Work item. Once you find the line with "(324, 518) = (406, 416): brown" in the data that follows, repeat it and every line after it exactly, through the line with "(251, 97) = (285, 113): green bottle -> none".

------ Dataset

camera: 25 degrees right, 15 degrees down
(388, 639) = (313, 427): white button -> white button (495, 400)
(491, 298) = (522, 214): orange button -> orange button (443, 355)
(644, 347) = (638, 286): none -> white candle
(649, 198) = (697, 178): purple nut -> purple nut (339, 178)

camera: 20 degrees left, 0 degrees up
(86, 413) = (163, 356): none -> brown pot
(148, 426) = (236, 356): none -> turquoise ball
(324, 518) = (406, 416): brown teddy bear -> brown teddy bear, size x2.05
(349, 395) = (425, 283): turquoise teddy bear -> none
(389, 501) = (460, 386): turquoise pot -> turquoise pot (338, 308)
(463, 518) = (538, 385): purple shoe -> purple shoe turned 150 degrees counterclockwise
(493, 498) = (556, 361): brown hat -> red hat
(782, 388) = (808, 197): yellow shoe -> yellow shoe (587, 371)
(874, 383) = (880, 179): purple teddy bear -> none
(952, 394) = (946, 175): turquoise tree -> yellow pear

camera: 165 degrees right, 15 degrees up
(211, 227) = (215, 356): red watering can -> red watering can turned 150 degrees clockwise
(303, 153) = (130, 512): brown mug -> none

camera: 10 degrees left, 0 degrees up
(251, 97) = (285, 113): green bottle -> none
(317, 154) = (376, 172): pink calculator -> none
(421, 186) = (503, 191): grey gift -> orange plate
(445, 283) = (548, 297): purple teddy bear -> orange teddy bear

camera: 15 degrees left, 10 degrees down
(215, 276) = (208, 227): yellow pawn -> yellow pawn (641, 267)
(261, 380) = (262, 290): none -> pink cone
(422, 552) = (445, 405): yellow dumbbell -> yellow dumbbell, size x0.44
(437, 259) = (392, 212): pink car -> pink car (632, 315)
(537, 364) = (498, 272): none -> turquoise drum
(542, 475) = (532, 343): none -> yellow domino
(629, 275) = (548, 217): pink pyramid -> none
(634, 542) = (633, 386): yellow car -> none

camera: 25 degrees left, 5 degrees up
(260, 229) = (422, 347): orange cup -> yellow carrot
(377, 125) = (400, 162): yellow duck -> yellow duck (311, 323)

------------

Completed exercise.
(324, 518) = (406, 416): brown teddy bear -> brown teddy bear, size x2.05
(349, 395) = (425, 283): turquoise teddy bear -> none
(389, 501) = (460, 386): turquoise pot -> turquoise pot (338, 308)
(463, 518) = (538, 385): purple shoe -> purple shoe turned 150 degrees counterclockwise
(493, 498) = (556, 361): brown hat -> red hat
(782, 388) = (808, 197): yellow shoe -> yellow shoe (587, 371)
(874, 383) = (880, 179): purple teddy bear -> none
(952, 394) = (946, 175): turquoise tree -> yellow pear

camera: 165 degrees right, 15 degrees up
(211, 227) = (215, 356): red watering can -> red watering can turned 150 degrees clockwise
(303, 153) = (130, 512): brown mug -> none

camera: 10 degrees left, 0 degrees up
(251, 97) = (285, 113): green bottle -> none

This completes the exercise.